==== MATERIAL SHOWN
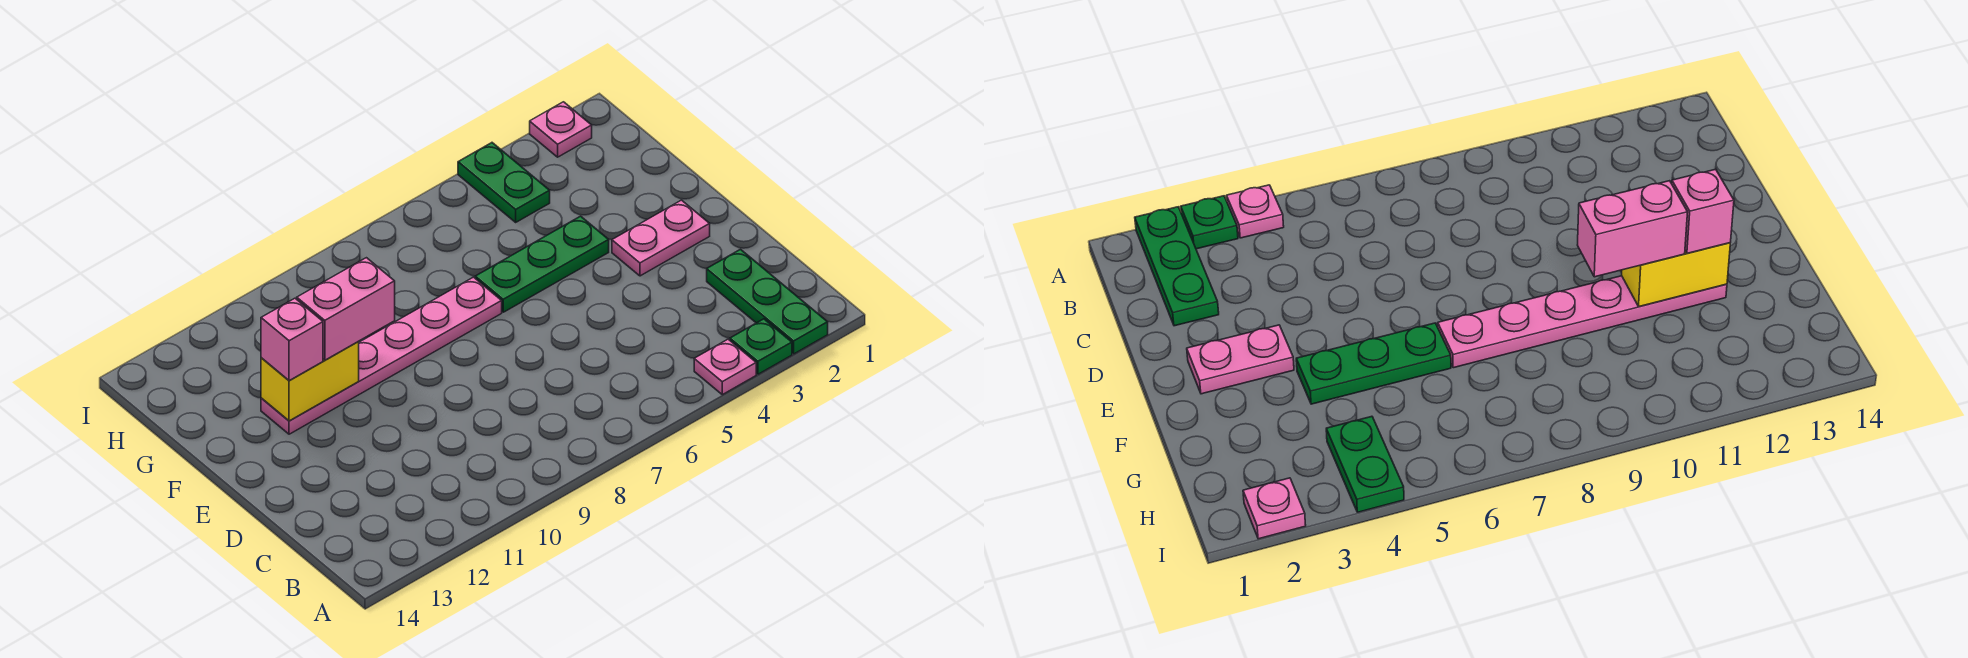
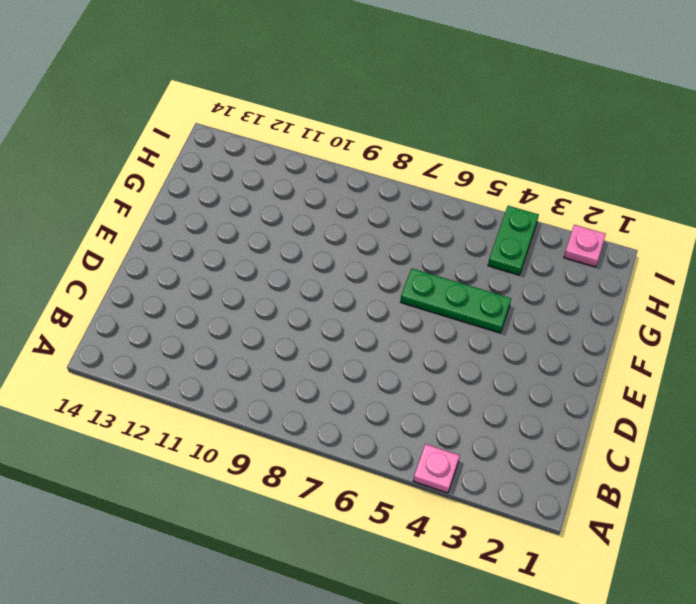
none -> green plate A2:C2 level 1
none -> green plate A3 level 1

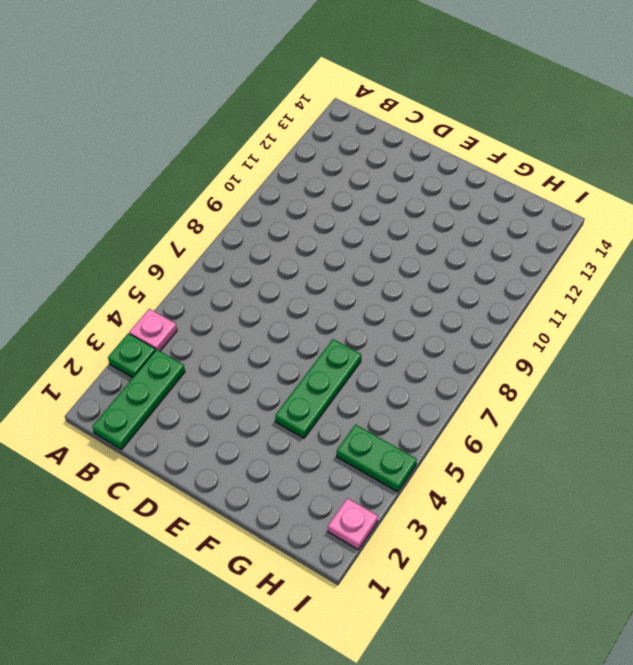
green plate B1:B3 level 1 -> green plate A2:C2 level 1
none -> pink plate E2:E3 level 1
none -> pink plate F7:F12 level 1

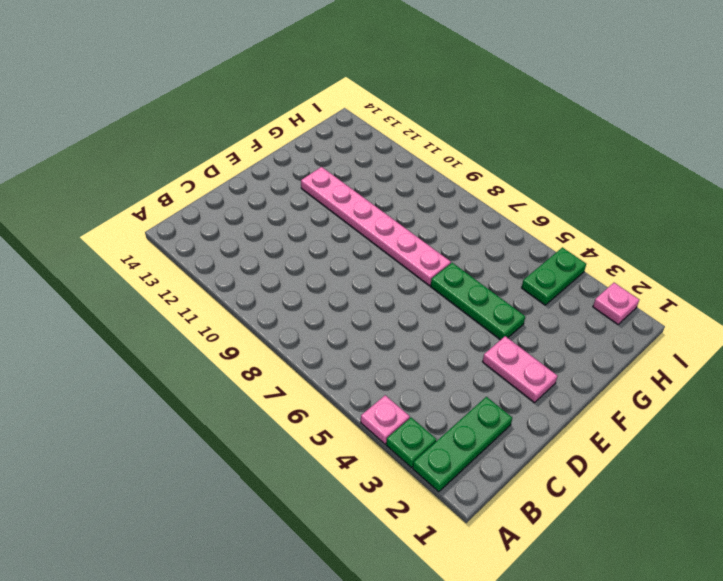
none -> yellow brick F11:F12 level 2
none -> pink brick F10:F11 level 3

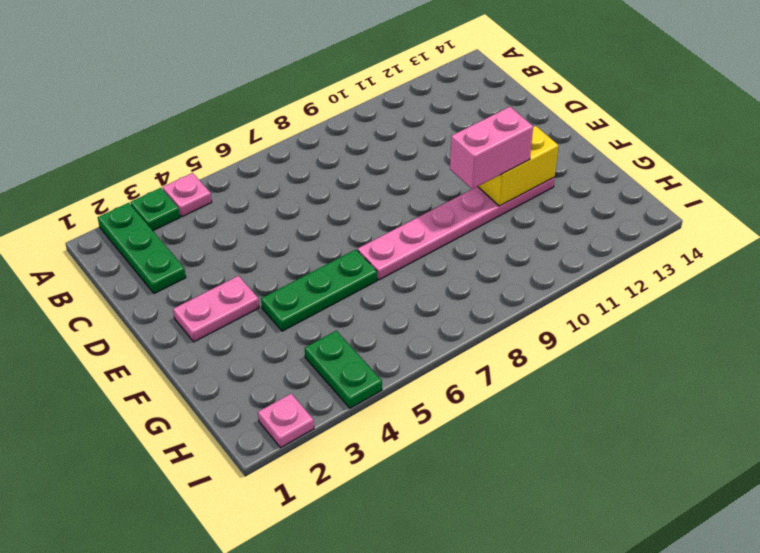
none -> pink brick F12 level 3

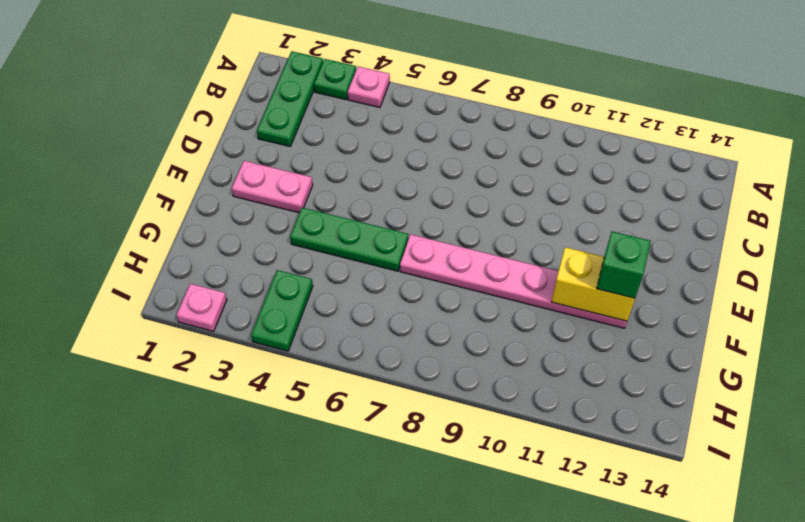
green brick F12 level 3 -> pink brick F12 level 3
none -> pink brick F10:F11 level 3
========
- TASK TO CARRY OUT -
Identify the lines of the entries containing the string "pink". Copy each such line.

- ANSWER SECTION -
none -> pink plate E2:E3 level 1
none -> pink plate F7:F12 level 1
none -> pink brick F10:F11 level 3
none -> pink brick F12 level 3
green brick F12 level 3 -> pink brick F12 level 3
none -> pink brick F10:F11 level 3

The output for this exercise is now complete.